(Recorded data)
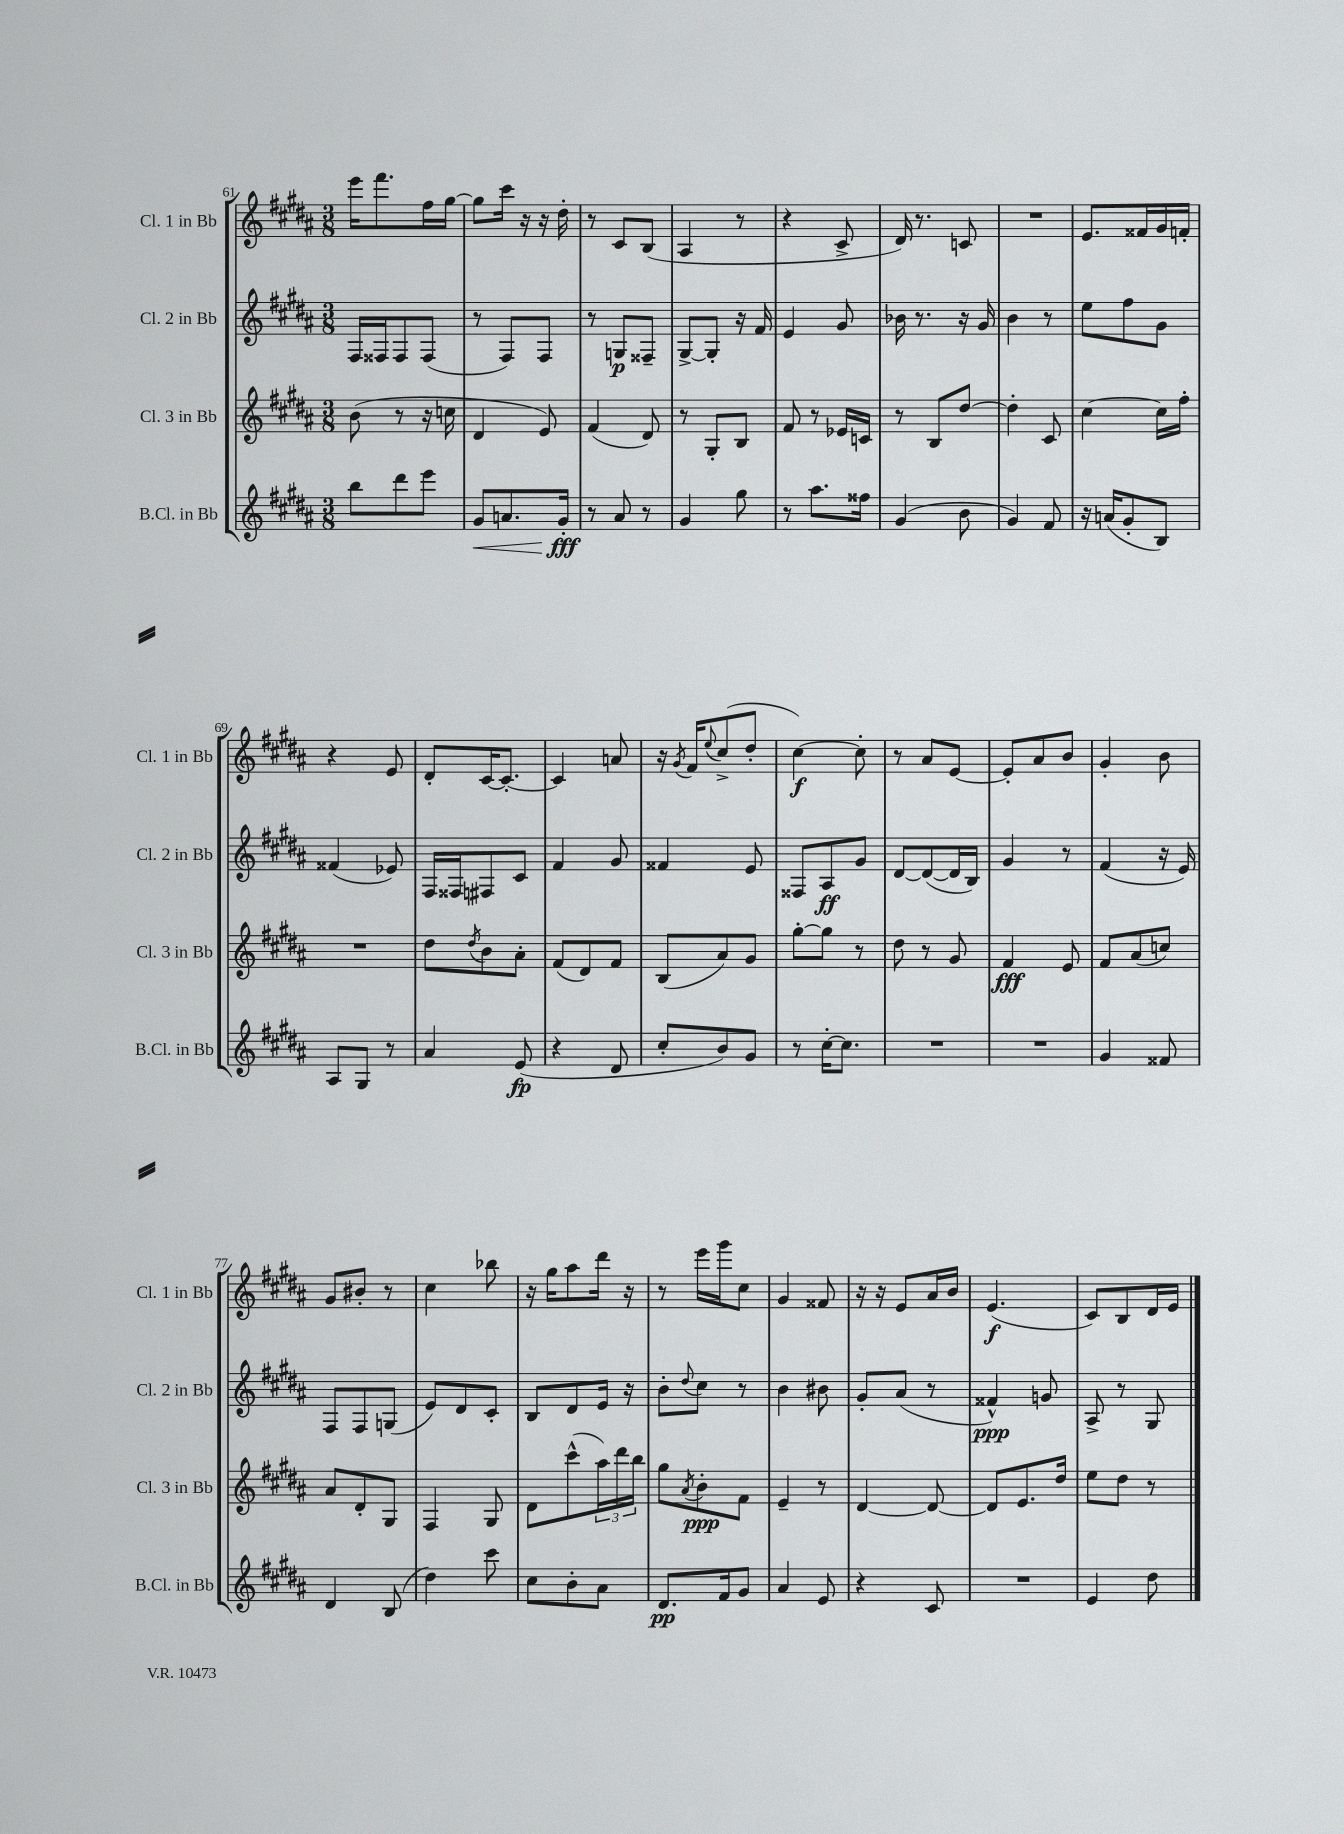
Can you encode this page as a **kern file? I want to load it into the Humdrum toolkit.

**kern	**dynam	**kern	**dynam	**kern	**dynam	**kern	**dynam
*part4	*part4	*part3	*part3	*part2	*part2	*part1	*part1
*staff4	*staff4	*staff3	*staff3	*staff2	*staff2	*staff1	*staff1
*I"B.Cl. in Bb	*	*I"Cl. 3 in Bb	*	*I"Cl. 2 in Bb	*	*I"Cl. 1 in Bb	*
*I'B.Cl. in Bb	*	*I'Cl. 3 in Bb	*	*I'Cl. 2 in Bb	*	*I'Cl. 1 in Bb	*
*clefG2	*	*clefG2	*	*clefG2	*	*clefG2	*
*k[f#c#g#d#a#]	*	*k[f#c#g#d#a#]	*	*k[f#c#g#d#a#]	*	*k[f#c#g#d#a#]	*
*M3/8	*	*M3/8	*	*M3/8	*	*M3/8	*
=61	=61	=61	=61	=61	=61	=61	=61
8bb\L	.	(8b\	.	16F#/LL	.	16eee\KL	.
.	.	.	.	16F##X/J	.	8.fff#\	.
8ddd#\	.	8r	.	8F##/	.	.	.
8eee\J	.	16r	.	(8F##/J	.	16ff#\L	.
.	.	16ccn\	.	.	.	[16gg#\JJ	.
=62	=62	=62	=62	=62	=62	=62	=62
!	!LO:HP:b	!	!	!	!	!	!
8g#/L	<	4d#/	.	8r	.	8gg#\L]	.
8.an/	.	.	.	8F#/L)	.	16ccc#\Jk	.
.	.	.	.	.	.	16r	.
.	.	8e/)	.	8F#/J	.	16r	.
16g#'/Jk	fff	.	.	.	.	16dd#'\	.
.	[	.	.	.	.	.	.
=63	=63	=63	=63	=63	=63	=63	=63
8r	.	(4f#/	.	8r	.	8r	.
8a#/	.	.	.	8Gn/L	p	8c#/L	.
8r	.	8d#/)	.	8F##X~/J	.	(8B/J	.
=64	=64	=64	=64	=64	=64	=64	=64
4g#/	.	8r	.	[8G#^/L	.	4A#/	.
.	.	8G#'/L	.	8G#'/J]	.	.	.
8gg#\	.	8B/J	.	16r	.	8r	.
.	.	.	.	16f#/	.	.	.
=65	=65	=65	=65	=65	=65	=65	=65
8r	.	8f#/	.	4e/	.	4r	.
8.aa#\L	.	8r	.	.	.	.	.
.	.	16e-X/LL	.	8g#/	.	8c#^/	.
16ff##X\Jk	.	16cn/JJ	.	.	.	.	.
=66	=66	=66	=66	=66	=66	=66	=66
(4g#/	.	8r	.	16b-X\	.	16d#/)	.
.	.	.	.	8.r	.	8.r	.
.	.	8B/L	.	.	.	.	.
8b\	.	[8dd#/J	.	16r	.	8cn/	.
.	.	.	.	16g#/	.	.	.
=67	=67	=67	=67	=67	=67	=67	=67
4g#/)	.	4dd#'\]	.	4b\	.	4.r	.
8f#/	.	8c#/	.	8r	.	.	.
=68	=68	=68	=68	=68	=68	=68	=68
16r	.	[4cc#\	.	8ee\L	.	8.e/L	.
(16an/KL	.	.	.	.	.	.	.
8g#'/	.	.	.	8ff#\	.	.	.
.	.	.	.	.	.	16f##X/L	.
8B/J)	.	16cc#\LL]	.	8g#\J	.	16g#/	.
.	.	16ff#'\JJ	.	.	.	16fn'/JJ	.
!!LO:LB:g=z
=69	=69	=69	=69	=69	=69	=69	=69
8A#/L	.	4.r	.	(4f##X/	.	4r	.
8G#/J	.	.	.	.	.	.	.
8r	.	.	.	8e-X/)	.	8e/	.
=70	=70	=70	=70	=70	=70	=70	=70
4a#/	.	8dd#\L	.	16F#/LL	.	8d#'/L	.
.	.	.	.	16F##X/J	.	.	.
.	.	8qdd#/	.	.	.	.	.
.	.	8b\	.	8F#X/	.	[16c#/K	.
.	.	.	.	.	.	8.c#'/J_	.
(8e/	fp	8a#'\J	.	8c#/J	.	.	.
=71	=71	=71	=71	=71	=71	=71	=71
4r	.	(8f#/L	.	4f#/	.	4c#/]	.
.	.	8d#/)	.	.	.	.	.
8d#/	.	8f#/J	.	8g#/	.	8an/	.
=72	=72	=72	=72	=72	=72	=72	=72
8cc#'/L	.	(8B/L	.	4f##X/	.	16r	.
.	.	.	.	.	.	8qg#/	.
.	.	.	.	.	.	16f#/KL	.
.	.	.	.	.	.	8qqee/	.
8b/)	.	8a#/)	.	.	.	(8cc#^/	.
8g#/J	.	8g#/J	.	8e/	.	8dd#'/J	.
=73	=73	=73	=73	=73	=73	=73	=73
8r	.	[8gg#'\L	.	8F##X/L	.	[4cc#\)	f
[16cc#'\KL	.	8gg#\J]	.	8A#/	ff	.	.
8.cc#\J]	.	.	.	.	.	.	.
.	.	8r	.	8g#/J	.	8cc#'\]	.
=74	=74	=74	=74	=74	=74	=74	=74
4.r	.	8dd#\	.	[8d#/L	.	8r	.
.	.	8r	.	(8d#/_	.	8a#/L	.
.	.	8g#/	.	16d#/L]	.	[8e/J	.
.	.	.	.	16B/JJ)	.	.	.
=75	=75	=75	=75	=75	=75	=75	=75
4.r	.	4f#/	fff	4g#/	.	8e'/L]	.
.	.	.	.	.	.	8a#/	.
.	.	8e/	.	8r	.	8b/J	.
=76	=76	=76	=76	=76	=76	=76	=76
4g#/	.	8f#/L	.	(4f#/	.	4g#'/	.
.	.	(8a#/	.	.	.	.	.
8f##X/	.	8ccn/J)	.	16r	.	8b\	.
.	.	.	.	16e/)	.	.	.
!!LO:LB:g=z
=77	=77	=77	=77	=77	=77	=77	=77
4d#/	.	8a#/L	.	8F#/L	.	8g#/L	.
.	.	8d#'/	.	8F#/	.	8b#X'/J	.
(8B/	.	8G#/J	.	(8Gn/J	.	8r	.
=78	=78	=78	=78	=78	=78	=78	=78
4dd#\)	.	4F#/	.	8e/L)	.	4cc#\	.
.	.	.	.	8d#/	.	.	.
8ccc#\	.	8G#/	.	8c#'/J	.	8bb-X\	.
=79	=79	=79	=79	=79	=79	=79	=79
8cc#\L	.	8d#\L	.	8B/L	.	16r	.
.	.	.	.	.	.	16gg#\KL	.
8b'\	.	(8ccc#^^\	.	8d#/	.	8aa#\	.
8a#\J	.	24aa#\L)	.	16e/Jk	.	16ddd#\Jk	.
.	.	24ddd#\	.	.	.	.	.
.	.	.	.	16r	.	16r	.
.	.	24bb\JJ	.	.	.	.	.
=80	=80	=80	=80	=80	=80	=80	=80
8.d#/L	pp	8gg#\L	.	8b'\L	.	8r	.
.	.	8qa#/	.	8qqdd#/	.	.	.
.	.	8b'\	ppp	8cc#\J	.	16eee\LL	.
16f#/k	.	.	.	.	.	16ggg#\J	.
8g#/J	.	8f#\J	.	8r	.	8cc#\J	.
=81	=81	=81	=81	=81	=81	=81	=81
4a#/	.	4e~/	.	4b\	.	4g#/	.
8e/	.	8r	.	8b#X\	.	8f##X/	.
=82	=82	=82	=82	=82	=82	=82	=82
4r	.	[4d#/	.	8g#'/L	.	16r	.
.	.	.	.	.	.	16r	.
.	.	.	.	(8a#/J	.	8e/L	.
8c#/	.	8d#/_	.	8r	.	16a#/L	.
.	.	.	.	.	.	16b/JJ	.
=83	=83	=83	=83	=83	=83	=83	=83
4.r	.	8d#/L]	.	4f##X^^/)	ppp	(4.e/	f
.	.	8.e/	.	.	.	.	.
.	.	.	.	8gn/	.	.	.
.	.	16dd#/Jk	.	.	.	.	.
=84	=84	=84	=84	=84	=84	=84	=84
4e/	.	8ee\L	.	8A#^/	.	8c#/L)	.
.	.	8dd#\J	.	8r	.	8B/	.
8dd#\	.	8r	.	8G#/	.	16d#/L	.
.	.	.	.	.	.	16e/JJ	.
==	==	==	==	==	==	==	==
*-	*-	*-	*-	*-	*-	*-	*-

> **EXERCISE OBJECTIVE**
Count the lines in the records above that contain the string "kern", and reply with the number alone.

> **EXERCISE ANSWER**
2